» **DESCRIPTION OF THE TASK**
Give all the data again exactly.

» **SOURCE DATA**
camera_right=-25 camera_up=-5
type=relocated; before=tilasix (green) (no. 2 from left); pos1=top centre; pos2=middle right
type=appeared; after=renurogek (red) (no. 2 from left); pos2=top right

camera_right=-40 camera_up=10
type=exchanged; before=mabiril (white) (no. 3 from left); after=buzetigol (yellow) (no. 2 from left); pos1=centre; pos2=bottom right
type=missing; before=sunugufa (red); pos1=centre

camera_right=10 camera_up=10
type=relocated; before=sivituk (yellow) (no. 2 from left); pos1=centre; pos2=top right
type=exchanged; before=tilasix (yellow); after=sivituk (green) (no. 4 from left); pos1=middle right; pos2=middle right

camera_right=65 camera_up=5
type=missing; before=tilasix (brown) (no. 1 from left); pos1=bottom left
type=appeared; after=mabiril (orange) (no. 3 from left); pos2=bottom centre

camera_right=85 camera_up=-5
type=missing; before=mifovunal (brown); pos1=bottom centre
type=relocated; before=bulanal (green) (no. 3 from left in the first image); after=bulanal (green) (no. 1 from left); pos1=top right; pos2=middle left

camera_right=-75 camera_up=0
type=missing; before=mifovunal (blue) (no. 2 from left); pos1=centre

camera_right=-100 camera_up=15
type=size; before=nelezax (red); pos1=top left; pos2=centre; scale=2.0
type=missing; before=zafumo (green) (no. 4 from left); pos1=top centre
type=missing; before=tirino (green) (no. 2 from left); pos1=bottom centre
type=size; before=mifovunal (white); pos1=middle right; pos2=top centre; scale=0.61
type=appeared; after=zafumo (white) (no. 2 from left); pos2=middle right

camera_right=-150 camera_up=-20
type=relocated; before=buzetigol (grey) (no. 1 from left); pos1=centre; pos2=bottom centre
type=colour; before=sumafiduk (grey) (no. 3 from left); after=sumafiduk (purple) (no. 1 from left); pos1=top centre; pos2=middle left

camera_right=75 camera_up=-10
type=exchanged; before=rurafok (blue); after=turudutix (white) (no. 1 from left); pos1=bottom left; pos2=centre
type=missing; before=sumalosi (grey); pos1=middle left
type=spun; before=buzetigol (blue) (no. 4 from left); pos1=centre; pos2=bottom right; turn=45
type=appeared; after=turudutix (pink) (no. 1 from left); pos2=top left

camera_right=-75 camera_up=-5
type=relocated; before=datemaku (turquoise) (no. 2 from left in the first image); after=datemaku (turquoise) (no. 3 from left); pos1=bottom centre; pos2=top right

» **SOLUTION FOR THIS PROBLEM**
camera_right=-25 camera_up=-5
type=relocated; before=tilasix (green) (no. 2 from left); pos1=top centre; pos2=middle right
type=appeared; after=renurogek (red) (no. 2 from left); pos2=top right

camera_right=-40 camera_up=10
type=exchanged; before=mabiril (white) (no. 3 from left); after=buzetigol (yellow) (no. 2 from left); pos1=centre; pos2=bottom right
type=missing; before=sunugufa (red); pos1=centre

camera_right=10 camera_up=10
type=relocated; before=sivituk (yellow) (no. 2 from left); pos1=centre; pos2=top right
type=exchanged; before=tilasix (yellow); after=sivituk (green) (no. 4 from left); pos1=middle right; pos2=middle right

camera_right=65 camera_up=5
type=missing; before=tilasix (brown) (no. 1 from left); pos1=bottom left
type=appeared; after=mabiril (orange) (no. 3 from left); pos2=bottom centre

camera_right=85 camera_up=-5
type=missing; before=mifovunal (brown); pos1=bottom centre
type=relocated; before=bulanal (green) (no. 3 from left in the first image); after=bulanal (green) (no. 1 from left); pos1=top right; pos2=middle left

camera_right=-75 camera_up=0
type=missing; before=mifovunal (blue) (no. 2 from left); pos1=centre

camera_right=-100 camera_up=15
type=size; before=nelezax (red); pos1=top left; pos2=centre; scale=2.0
type=missing; before=zafumo (green) (no. 4 from left); pos1=top centre
type=missing; before=tirino (green) (no. 2 from left); pos1=bottom centre
type=size; before=mifovunal (white); pos1=middle right; pos2=top centre; scale=0.61
type=appeared; after=zafumo (white) (no. 2 from left); pos2=middle right

camera_right=-150 camera_up=-20
type=relocated; before=buzetigol (grey) (no. 1 from left); pos1=centre; pos2=bottom centre
type=colour; before=sumafiduk (grey) (no. 3 from left); after=sumafiduk (purple) (no. 1 from left); pos1=top centre; pos2=middle left

camera_right=75 camera_up=-10
type=exchanged; before=rurafok (blue); after=turudutix (white) (no. 1 from left); pos1=bottom left; pos2=centre
type=missing; before=sumalosi (grey); pos1=middle left
type=spun; before=buzetigol (blue) (no. 4 from left); pos1=centre; pos2=bottom right; turn=45
type=appeared; after=turudutix (pink) (no. 1 from left); pos2=top left

camera_right=-75 camera_up=-5
type=relocated; before=datemaku (turquoise) (no. 2 from left in the first image); after=datemaku (turquoise) (no. 3 from left); pos1=bottom centre; pos2=top right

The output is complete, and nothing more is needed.